* EXERCISE BRIEF:
Within the records, how many lines hold the word "purple"? State that number alone.

Collection entries:
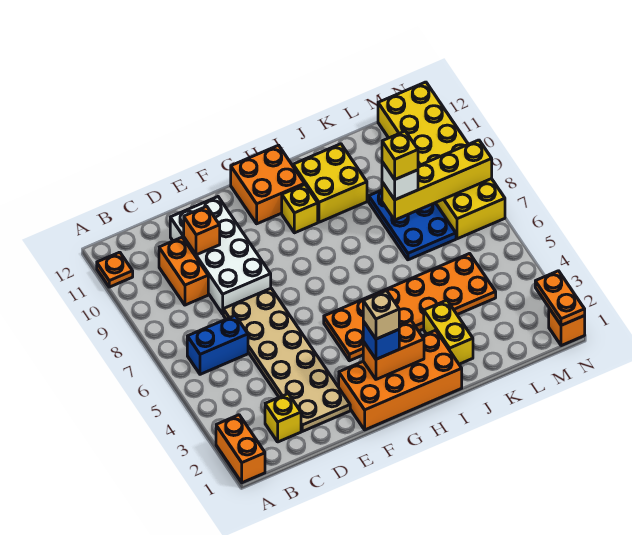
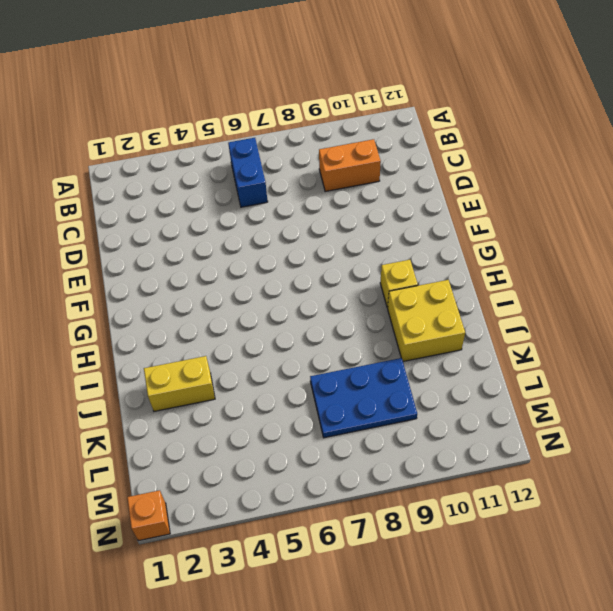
none -> orange 1x2 brick [216,415,265,483]
none -> orange 1x1 plate [97,252,133,287]
none -> yellow 1x1 brick [265,394,301,442]

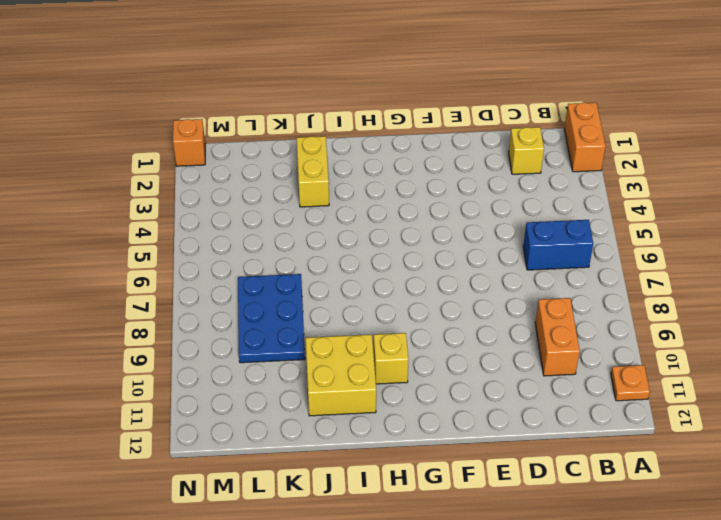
none -> tan 2x6 plate [223,288,350,431]
none -> white 2x4 brick [170,197,271,314]
none -> orange 2x4 brick [339,330,462,430]

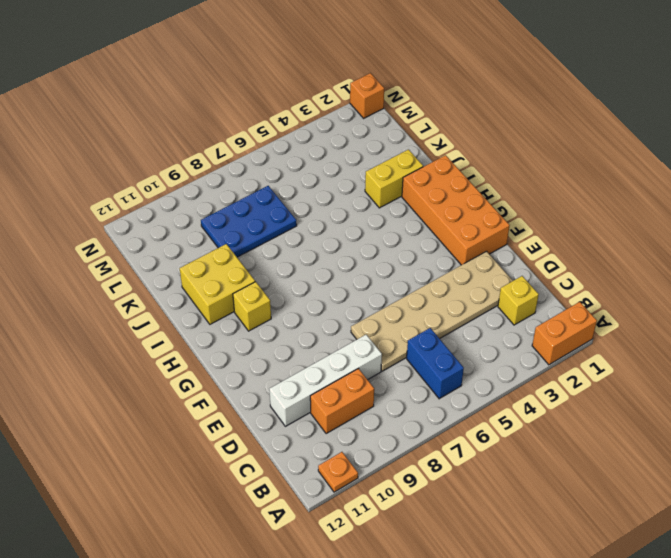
white 1x4 brick [269,335,382,426] -> white 2x4 brick [170,197,271,314]
none -> orange 2x6 plate [324,254,496,361]
none -> orange 2x2 brick [231,145,305,224]
none -> yellow 2x6 brick [378,82,505,239]

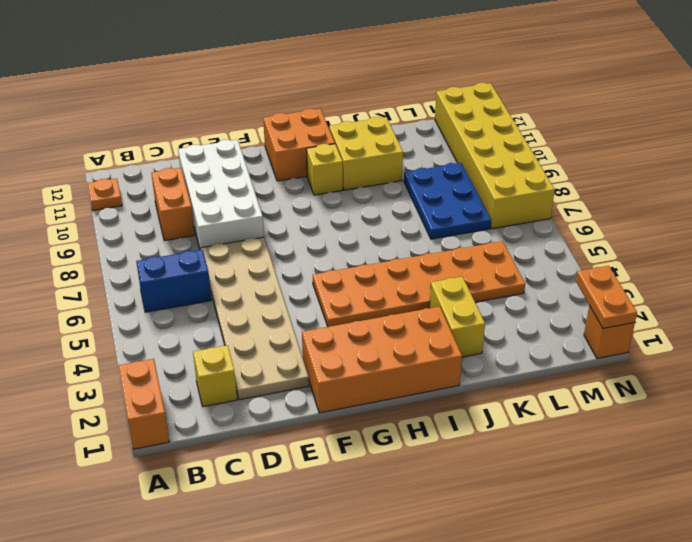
none -> orange 1x1 brick [184,206,220,255]
none -> orange 1x2 brick [363,321,424,379]
none -> yellow 1x4 brick [382,140,492,220]

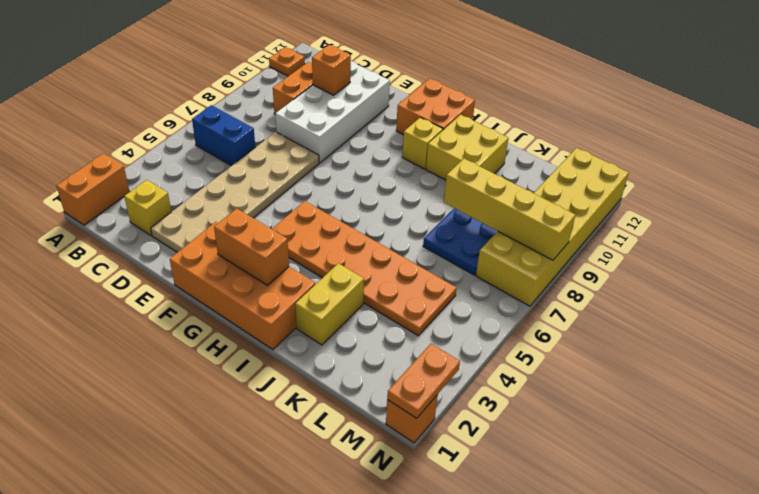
none -> blue 1x1 brick [363,321,399,359]
none -> white 1x1 brick [382,162,418,200]
none -> tan 1x1 brick [363,291,399,339]

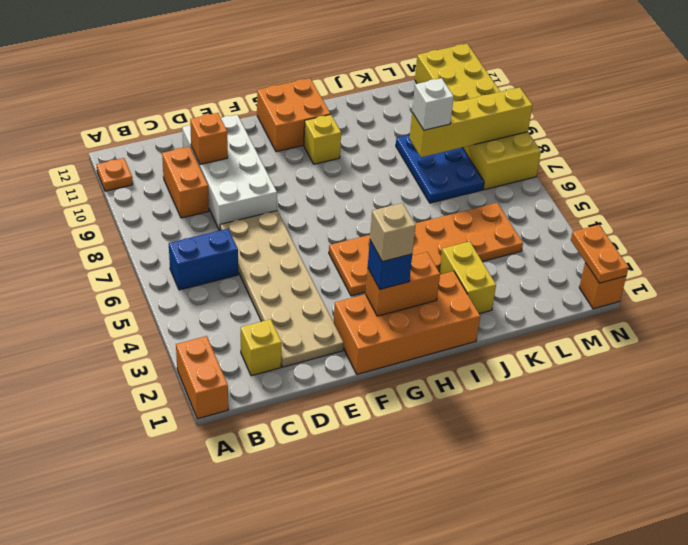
none -> yellow 2x2 brick [293,144,367,222]
none -> yellow 1x1 brick [382,131,418,179]

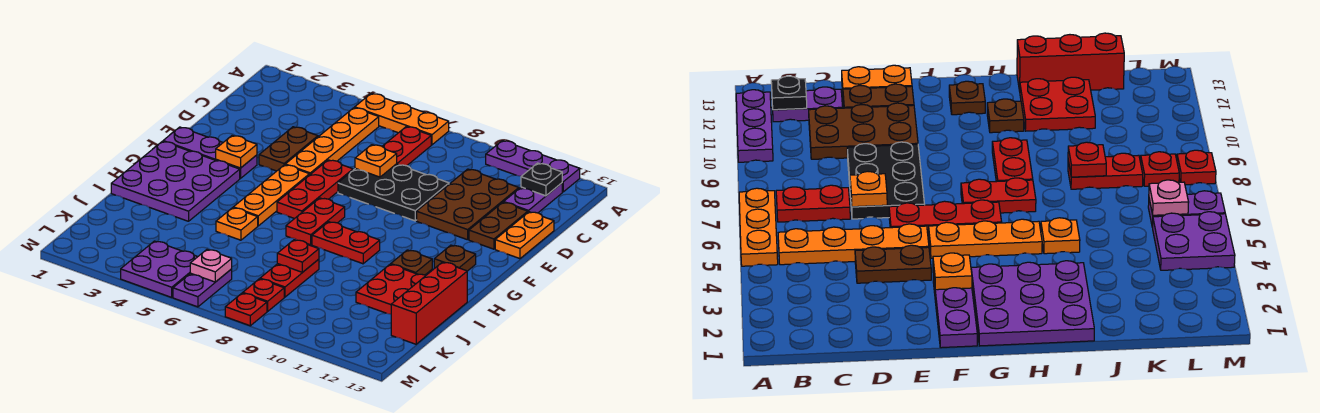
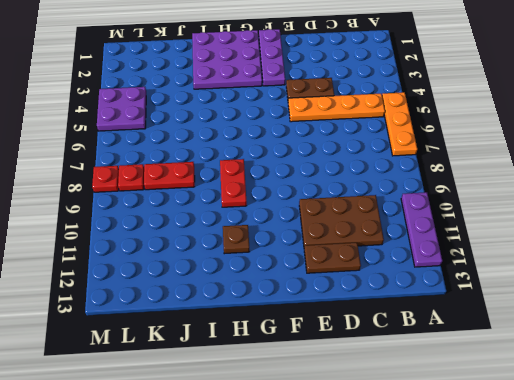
none -> red 1x2 plate [382,127,431,166]
none -> purple 1x2 plate [504,183,562,213]
none -> black 2x3 plate [338,164,449,221]
none -> orange 1x2 plate [495,212,554,259]

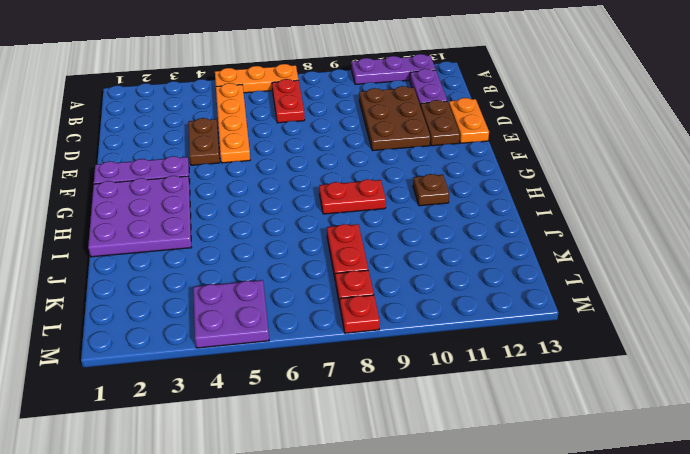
none -> black 2x3 plate [338,164,449,221]
none -> red 1x3 plate [277,160,353,219]
none -> orange 1x3 plate [233,165,310,226]
none -> red 1x2 plate [286,198,345,245]

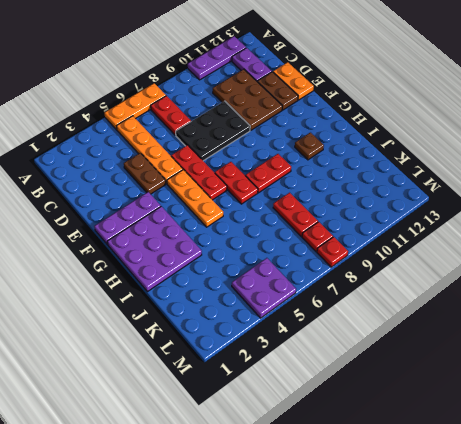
none -> brown 1x1 plate [434,245,476,271]
none -> orange 1x1 plate [216,208,258,240]
none -> red 2x2 plate [356,264,426,314]
none -> red 1x3 brick [391,262,467,344]

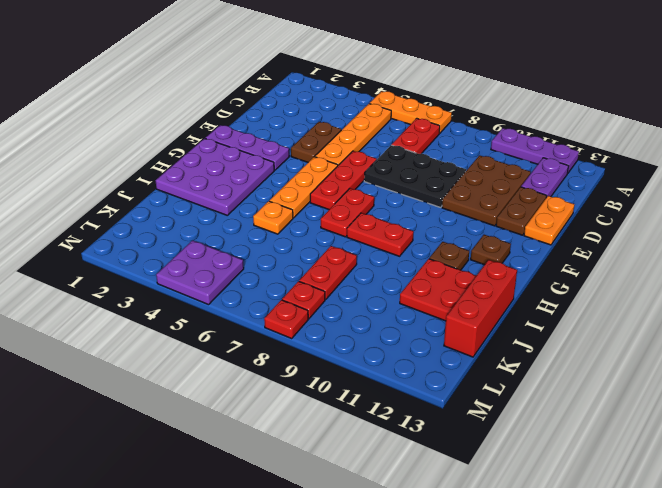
none -> purple 1x2 plate [173,269,232,307]
none -> black 1x1 plate [521,163,562,196]
none -> orange 1x1 plate [355,145,397,177]
none -> orange 1x1 plate [216,135,257,168]

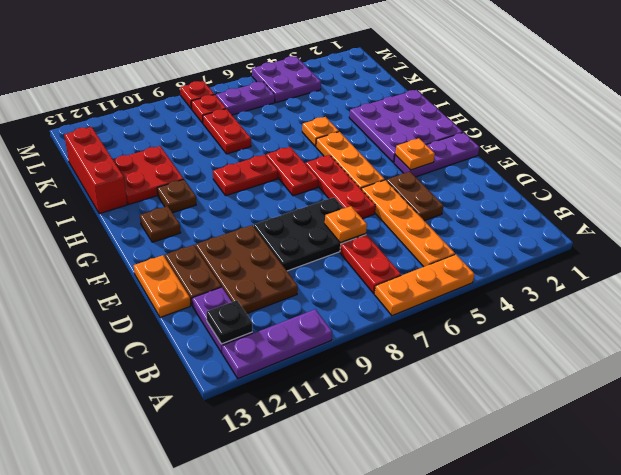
purple 1x2 plate [216,82,275,115] -> purple 1x2 plate turned to [173,269,232,307]
none -> red 1x1 plate [277,240,319,272]
none -> pink 1x1 plate [190,250,232,282]

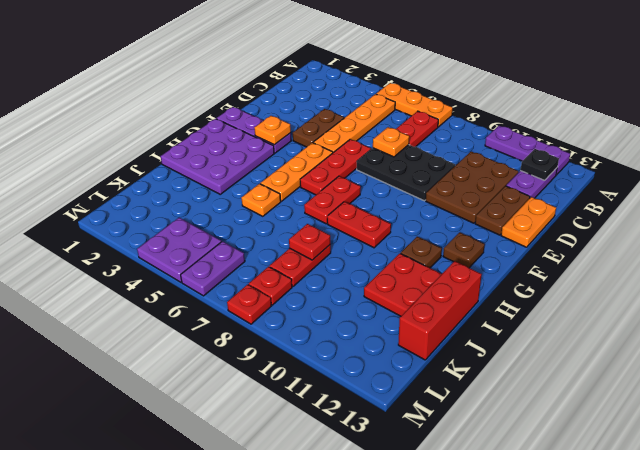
none -> pink 1x1 plate [190,250,232,282]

* EXERCISE OUTPUT:
3